**PROBLEM REQUIREMENTS**.
Each line below needs to be returned exactly. Skip any picture.

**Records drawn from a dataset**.
——————————
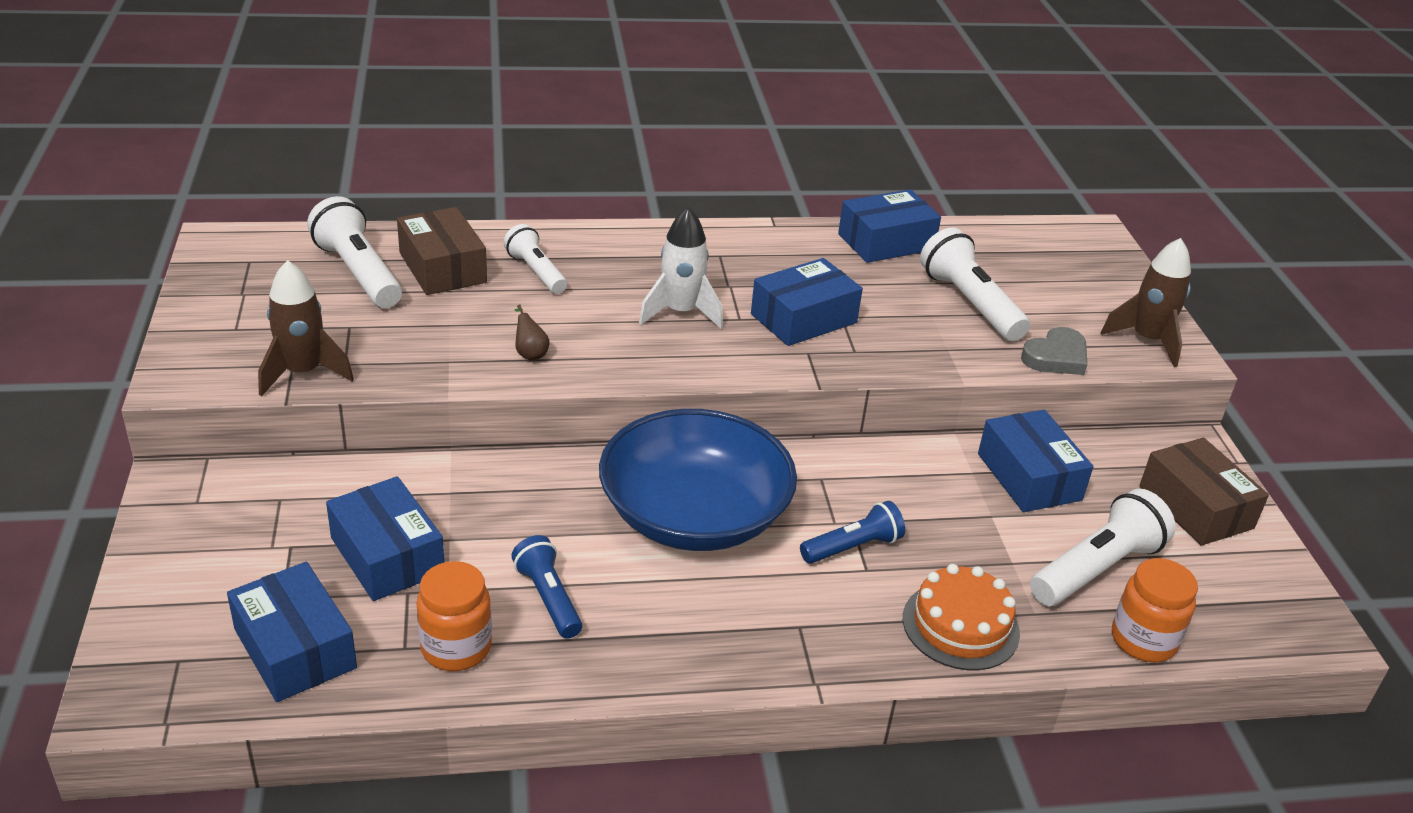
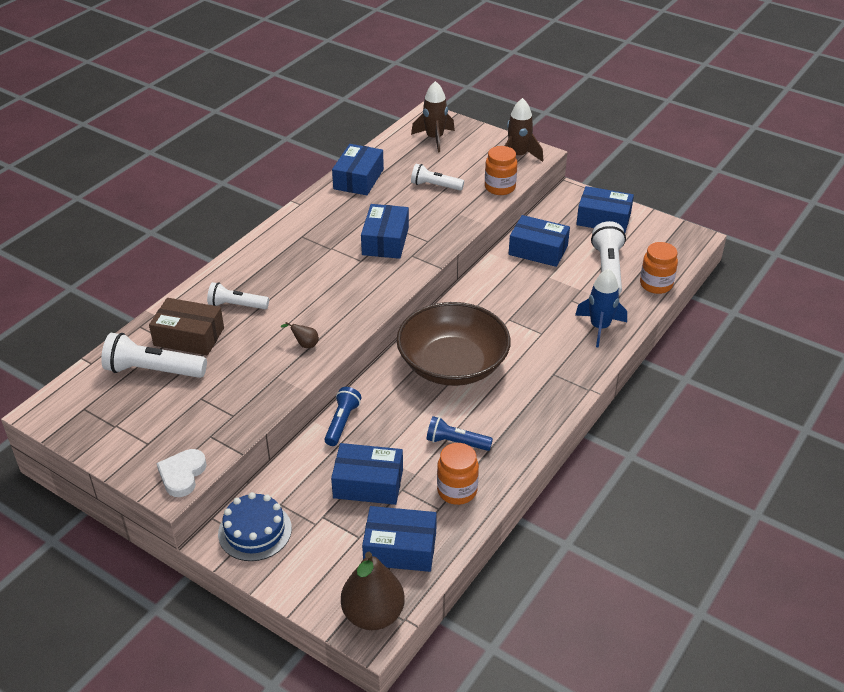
camera: 45 degrees left, 5 degrees up
(151, 686) = (373, 614): none -> brown pear
(207, 378) = (182, 475): none -> white heart
(214, 502) = (255, 531): none -> blue cake
(303, 372) = (222, 435): brown rocket -> brown rocket (434, 138)
(680, 312) = (333, 276): white rocket -> none
(694, 515) = (452, 364): blue bowl -> brown bowl
(852, 547) = (524, 329): blue flashlight -> blue flashlight (342, 422)
(960, 625) = (599, 327): orange cake -> blue rocket
(970, 304) = (435, 186): white flashlight -> white flashlight, size x0.64
(1056, 357) = (500, 187): grey heart -> orange jar
(1195, 507) = (603, 219): brown box -> blue box

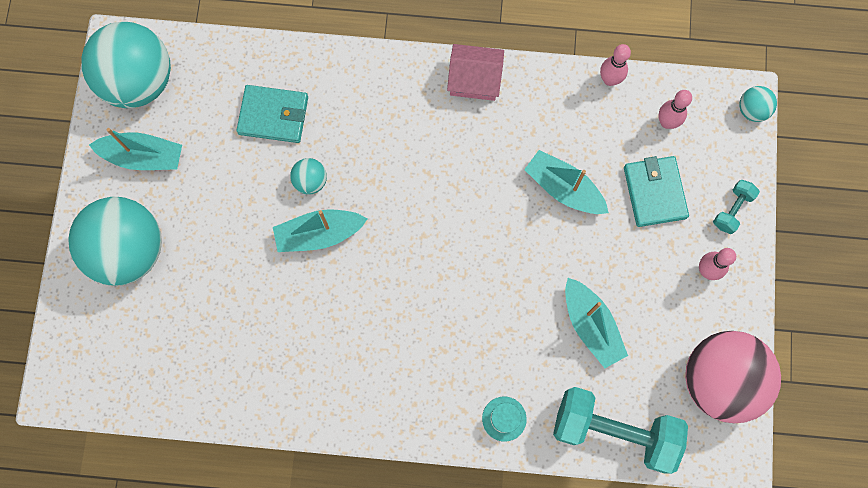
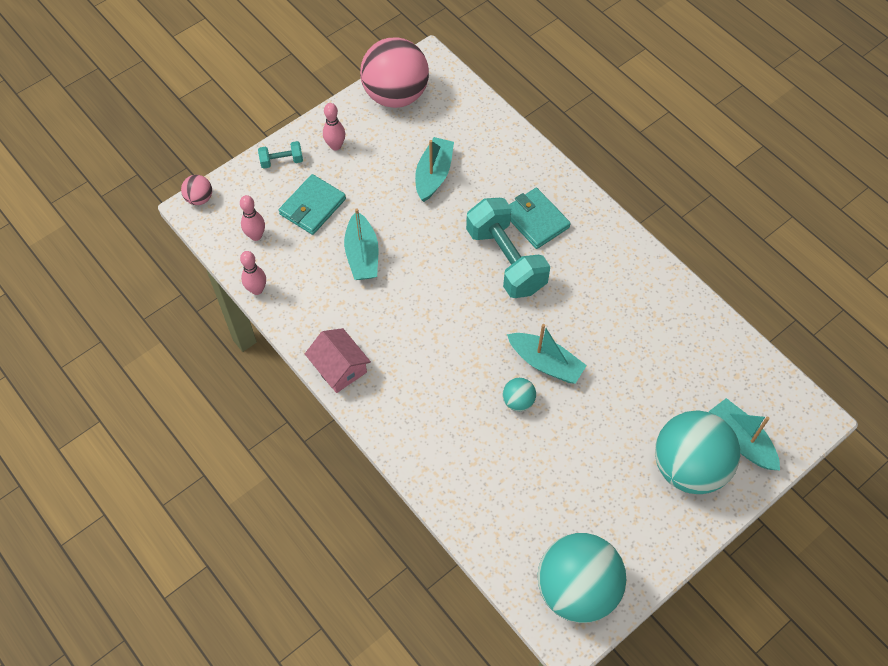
camera: 135 degrees left, 15 degrees down
(143, 156) = (622, 525): turquoise boat -> turquoise boat (741, 440)
(273, 115) = (500, 469): turquoise wallet -> turquoise wallet (536, 220)
(504, 418) = (536, 173): turquoise hat -> none
(614, 431) = (481, 119): turquoise dumbbell -> turquoise dumbbell (506, 260)
(752, 110) = (199, 198): turquoise ball -> pink ball

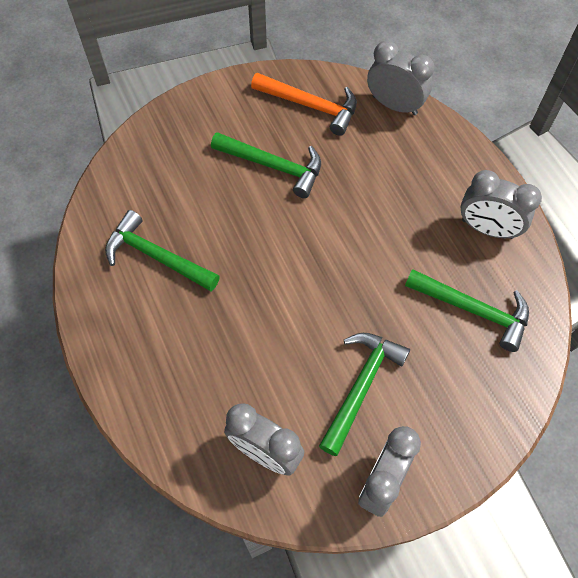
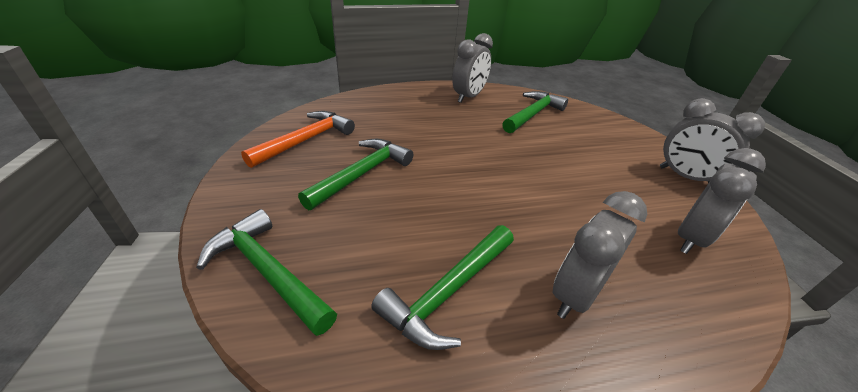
camera: 80 degrees left, 25 degrees down
(361, 387) = (604, 171): green hammer -> green hammer (268, 271)
(394, 105) = (339, 105): grey clock -> grey clock (575, 295)

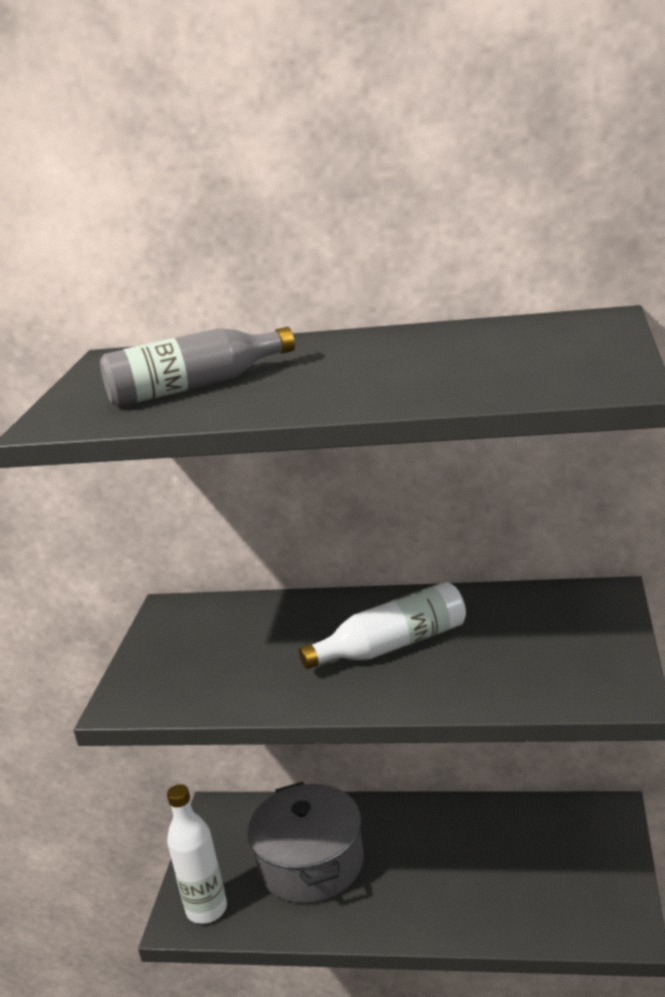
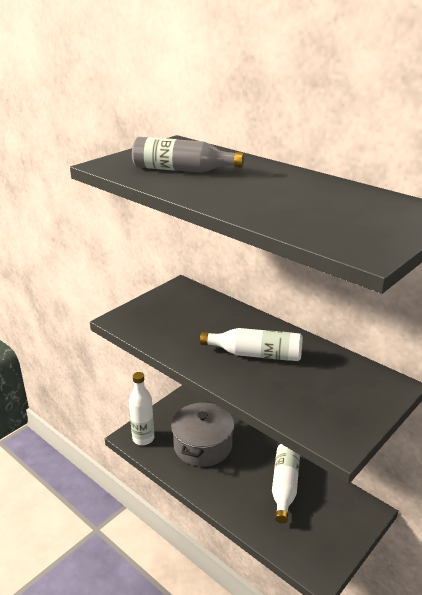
camera: 30 degrees right, 5 degrees up
(479, 848) = (284, 486): none -> white bottle

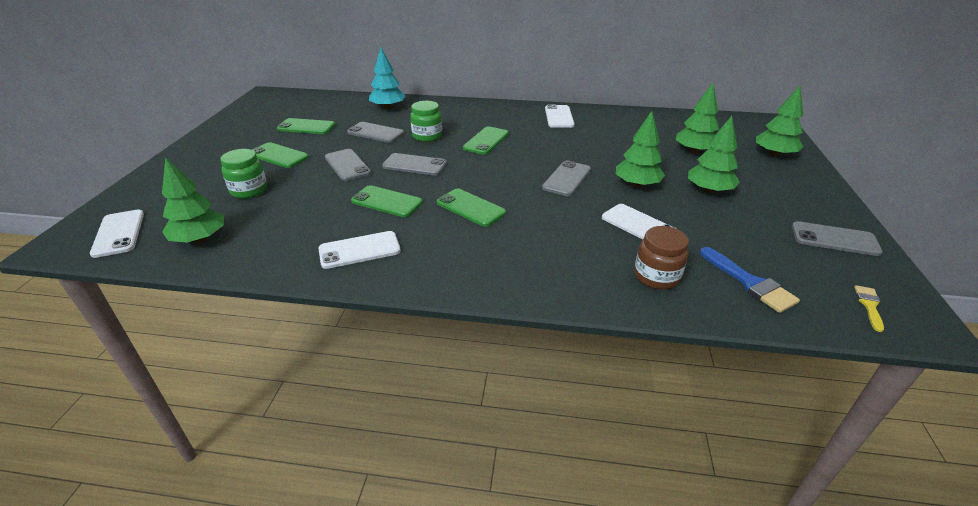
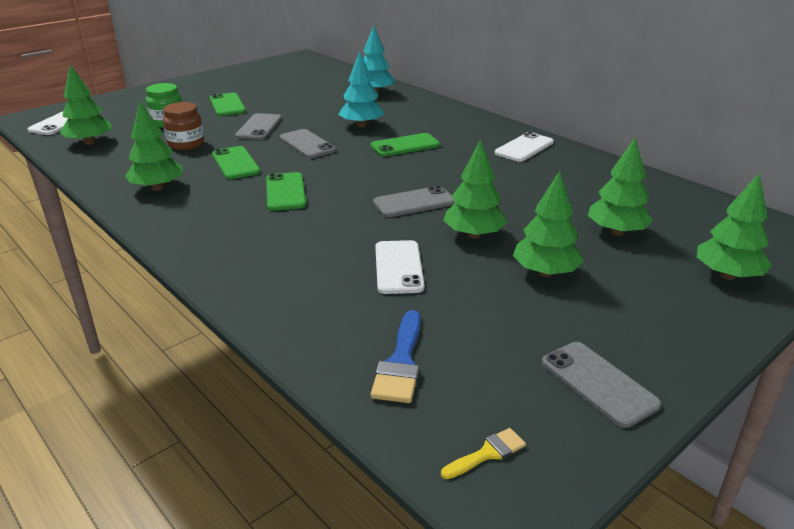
camera: 40 degrees right, 5 degrees down
(306, 127) = (284, 90): green phone -> none
(359, 250) = (157, 188): white phone -> green tree
(375, 133) = (325, 110): grey phone -> none
(427, 136) = (361, 125): green jar -> turquoise tree
(656, 276) = (325, 311): brown jar -> brown jar (186, 144)

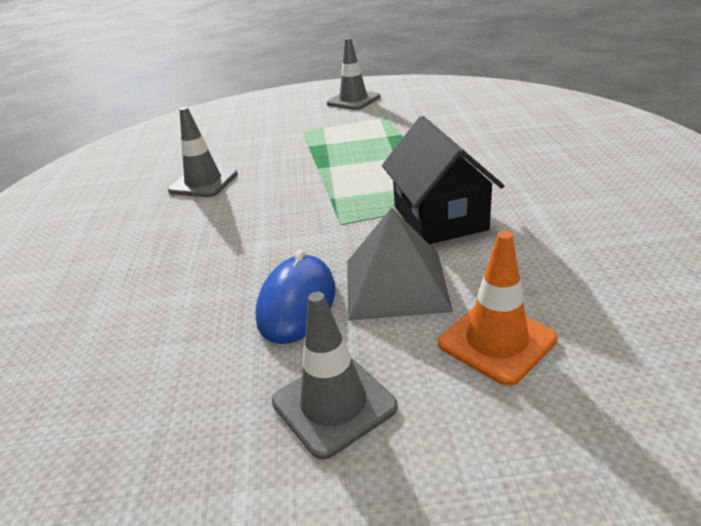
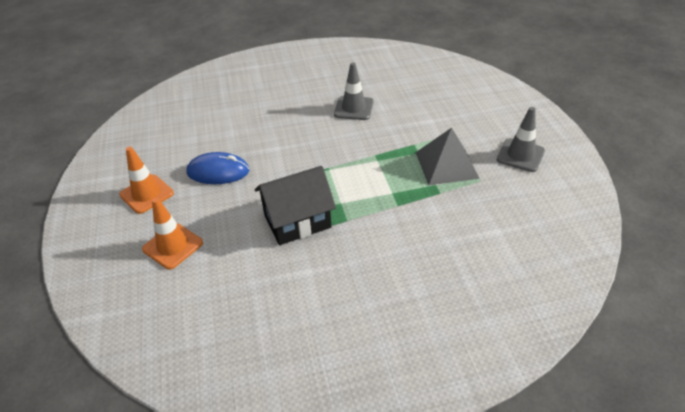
camera: 80 degrees right, 10 degrees up
(334, 404) = (146, 194): grey traffic cone -> orange traffic cone
(396, 284) = (227, 206): grey pyramid -> grey pyramid (446, 165)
——————————
**RESULT OF THIS EXERCISE**.
camera: 45 degrees left, 5 degrees up
(151, 686) = (373, 614): none -> brown pear
(207, 378) = (182, 475): none -> white heart
(214, 502) = (255, 531): none -> blue cake
(303, 372) = (222, 435): brown rocket -> brown rocket (434, 138)
(680, 312) = (333, 276): white rocket -> none
(694, 515) = (452, 364): blue bowl -> brown bowl
(852, 547) = (524, 329): blue flashlight -> blue flashlight (342, 422)
(960, 625) = (599, 327): orange cake -> blue rocket
(970, 304) = (435, 186): white flashlight -> white flashlight, size x0.64
(1056, 357) = (500, 187): grey heart -> orange jar
(1195, 507) = (603, 219): brown box -> blue box

camera: 135 degrees left, 15 degrees down
(143, 156) = (622, 525): turquoise boat -> turquoise boat (741, 440)
(273, 115) = (500, 469): turquoise wallet -> turquoise wallet (536, 220)
(504, 418) = (536, 173): turquoise hat -> none
(614, 431) = (481, 119): turquoise dumbbell -> turquoise dumbbell (506, 260)
(752, 110) = (199, 198): turquoise ball -> pink ball

camera: 80 degrees left, 25 degrees down
(361, 387) = (604, 171): green hammer -> green hammer (268, 271)
(394, 105) = (339, 105): grey clock -> grey clock (575, 295)

camera: 30 degrees right, 5 degrees up
(479, 848) = (284, 486): none -> white bottle

camera: 40 degrees right, 5 degrees down
(306, 127) = (284, 90): green phone -> none
(359, 250) = (157, 188): white phone -> green tree
(375, 133) = (325, 110): grey phone -> none
(427, 136) = (361, 125): green jar -> turquoise tree
(656, 276) = (325, 311): brown jar -> brown jar (186, 144)

camera: 80 degrees right, 10 degrees up
(334, 404) = (146, 194): grey traffic cone -> orange traffic cone
(396, 284) = (227, 206): grey pyramid -> grey pyramid (446, 165)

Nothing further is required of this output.